## WORK TASK
Among the entries below, find the line with "none -> red cone [92,204,123,235]", then quote it and each following line up to and including the line with "none -> orange carrot [359,359,446,405]", and nothing else.

Segment Start: RECORDS TO PROCESS

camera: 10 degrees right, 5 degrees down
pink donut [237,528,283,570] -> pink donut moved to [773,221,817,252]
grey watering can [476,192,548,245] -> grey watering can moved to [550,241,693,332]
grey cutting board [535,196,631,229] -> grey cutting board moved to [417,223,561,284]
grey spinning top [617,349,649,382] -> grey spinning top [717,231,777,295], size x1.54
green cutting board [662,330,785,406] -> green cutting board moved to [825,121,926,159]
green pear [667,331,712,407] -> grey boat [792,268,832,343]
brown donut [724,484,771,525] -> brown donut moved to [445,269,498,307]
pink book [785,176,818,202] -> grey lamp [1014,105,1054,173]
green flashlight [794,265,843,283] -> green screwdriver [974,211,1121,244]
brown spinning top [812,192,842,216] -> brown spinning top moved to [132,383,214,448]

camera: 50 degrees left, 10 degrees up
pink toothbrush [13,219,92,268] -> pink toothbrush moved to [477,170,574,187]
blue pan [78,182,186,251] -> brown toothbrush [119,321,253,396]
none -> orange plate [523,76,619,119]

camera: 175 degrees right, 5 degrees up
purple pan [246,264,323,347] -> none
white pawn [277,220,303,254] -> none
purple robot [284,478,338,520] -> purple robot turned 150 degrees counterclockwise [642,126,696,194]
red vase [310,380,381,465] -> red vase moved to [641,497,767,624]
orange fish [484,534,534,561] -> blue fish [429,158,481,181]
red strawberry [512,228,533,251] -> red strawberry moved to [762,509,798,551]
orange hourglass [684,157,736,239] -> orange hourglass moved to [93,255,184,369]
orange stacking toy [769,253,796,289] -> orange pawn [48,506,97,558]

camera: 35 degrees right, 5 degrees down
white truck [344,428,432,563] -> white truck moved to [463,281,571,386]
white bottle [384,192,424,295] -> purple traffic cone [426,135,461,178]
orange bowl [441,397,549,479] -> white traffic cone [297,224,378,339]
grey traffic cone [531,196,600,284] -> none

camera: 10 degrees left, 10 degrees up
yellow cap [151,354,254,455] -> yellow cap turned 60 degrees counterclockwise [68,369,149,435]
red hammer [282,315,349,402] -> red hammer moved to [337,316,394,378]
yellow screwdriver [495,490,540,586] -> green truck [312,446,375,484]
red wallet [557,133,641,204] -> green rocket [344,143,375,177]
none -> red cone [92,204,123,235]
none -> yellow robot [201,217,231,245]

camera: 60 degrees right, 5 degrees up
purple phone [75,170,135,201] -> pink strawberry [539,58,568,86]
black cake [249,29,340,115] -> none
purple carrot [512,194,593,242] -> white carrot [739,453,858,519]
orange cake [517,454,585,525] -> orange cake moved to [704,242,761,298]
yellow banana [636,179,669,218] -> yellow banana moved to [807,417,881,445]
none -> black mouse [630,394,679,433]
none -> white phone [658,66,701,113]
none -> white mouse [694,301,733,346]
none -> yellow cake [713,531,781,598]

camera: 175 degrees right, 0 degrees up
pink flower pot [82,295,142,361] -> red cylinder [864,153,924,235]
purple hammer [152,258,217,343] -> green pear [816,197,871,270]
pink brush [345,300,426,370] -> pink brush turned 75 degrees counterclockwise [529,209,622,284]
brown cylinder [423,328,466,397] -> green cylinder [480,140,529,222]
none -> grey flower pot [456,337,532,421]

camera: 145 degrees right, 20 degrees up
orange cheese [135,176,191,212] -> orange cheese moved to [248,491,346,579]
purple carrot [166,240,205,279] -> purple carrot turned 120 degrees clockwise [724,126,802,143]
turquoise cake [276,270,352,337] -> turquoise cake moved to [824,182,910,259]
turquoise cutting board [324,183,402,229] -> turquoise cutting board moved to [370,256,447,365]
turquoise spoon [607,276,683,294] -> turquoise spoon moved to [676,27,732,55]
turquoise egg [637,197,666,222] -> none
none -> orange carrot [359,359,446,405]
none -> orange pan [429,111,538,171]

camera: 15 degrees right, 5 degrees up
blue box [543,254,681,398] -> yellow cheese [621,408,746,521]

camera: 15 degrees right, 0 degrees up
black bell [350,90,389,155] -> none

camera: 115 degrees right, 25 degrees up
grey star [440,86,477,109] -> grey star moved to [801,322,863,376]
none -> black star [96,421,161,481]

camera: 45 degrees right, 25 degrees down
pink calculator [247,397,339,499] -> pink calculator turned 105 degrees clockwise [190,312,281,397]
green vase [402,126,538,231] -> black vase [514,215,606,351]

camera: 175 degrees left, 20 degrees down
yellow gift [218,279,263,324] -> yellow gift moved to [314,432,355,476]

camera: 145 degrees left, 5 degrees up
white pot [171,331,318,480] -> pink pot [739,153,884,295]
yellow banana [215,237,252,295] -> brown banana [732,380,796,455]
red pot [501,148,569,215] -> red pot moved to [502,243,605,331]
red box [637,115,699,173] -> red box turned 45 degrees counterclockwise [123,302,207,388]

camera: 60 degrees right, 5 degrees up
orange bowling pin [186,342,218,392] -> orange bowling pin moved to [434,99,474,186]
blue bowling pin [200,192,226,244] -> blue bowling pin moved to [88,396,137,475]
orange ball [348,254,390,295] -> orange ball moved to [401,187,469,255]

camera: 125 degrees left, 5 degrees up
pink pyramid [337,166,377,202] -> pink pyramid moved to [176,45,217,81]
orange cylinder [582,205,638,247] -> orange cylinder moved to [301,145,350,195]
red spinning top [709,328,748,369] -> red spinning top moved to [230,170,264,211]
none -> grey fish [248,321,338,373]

Segment End: RECORDS TO PROCESS

## RESULT BELOW
none -> red cone [92,204,123,235]
none -> yellow robot [201,217,231,245]

camera: 60 degrees right, 5 degrees up
purple phone [75,170,135,201] -> pink strawberry [539,58,568,86]
black cake [249,29,340,115] -> none
purple carrot [512,194,593,242] -> white carrot [739,453,858,519]
orange cake [517,454,585,525] -> orange cake moved to [704,242,761,298]
yellow banana [636,179,669,218] -> yellow banana moved to [807,417,881,445]
none -> black mouse [630,394,679,433]
none -> white phone [658,66,701,113]
none -> white mouse [694,301,733,346]
none -> yellow cake [713,531,781,598]

camera: 175 degrees right, 0 degrees up
pink flower pot [82,295,142,361] -> red cylinder [864,153,924,235]
purple hammer [152,258,217,343] -> green pear [816,197,871,270]
pink brush [345,300,426,370] -> pink brush turned 75 degrees counterclockwise [529,209,622,284]
brown cylinder [423,328,466,397] -> green cylinder [480,140,529,222]
none -> grey flower pot [456,337,532,421]

camera: 145 degrees right, 20 degrees up
orange cheese [135,176,191,212] -> orange cheese moved to [248,491,346,579]
purple carrot [166,240,205,279] -> purple carrot turned 120 degrees clockwise [724,126,802,143]
turquoise cake [276,270,352,337] -> turquoise cake moved to [824,182,910,259]
turquoise cutting board [324,183,402,229] -> turquoise cutting board moved to [370,256,447,365]
turquoise spoon [607,276,683,294] -> turquoise spoon moved to [676,27,732,55]
turquoise egg [637,197,666,222] -> none
none -> orange carrot [359,359,446,405]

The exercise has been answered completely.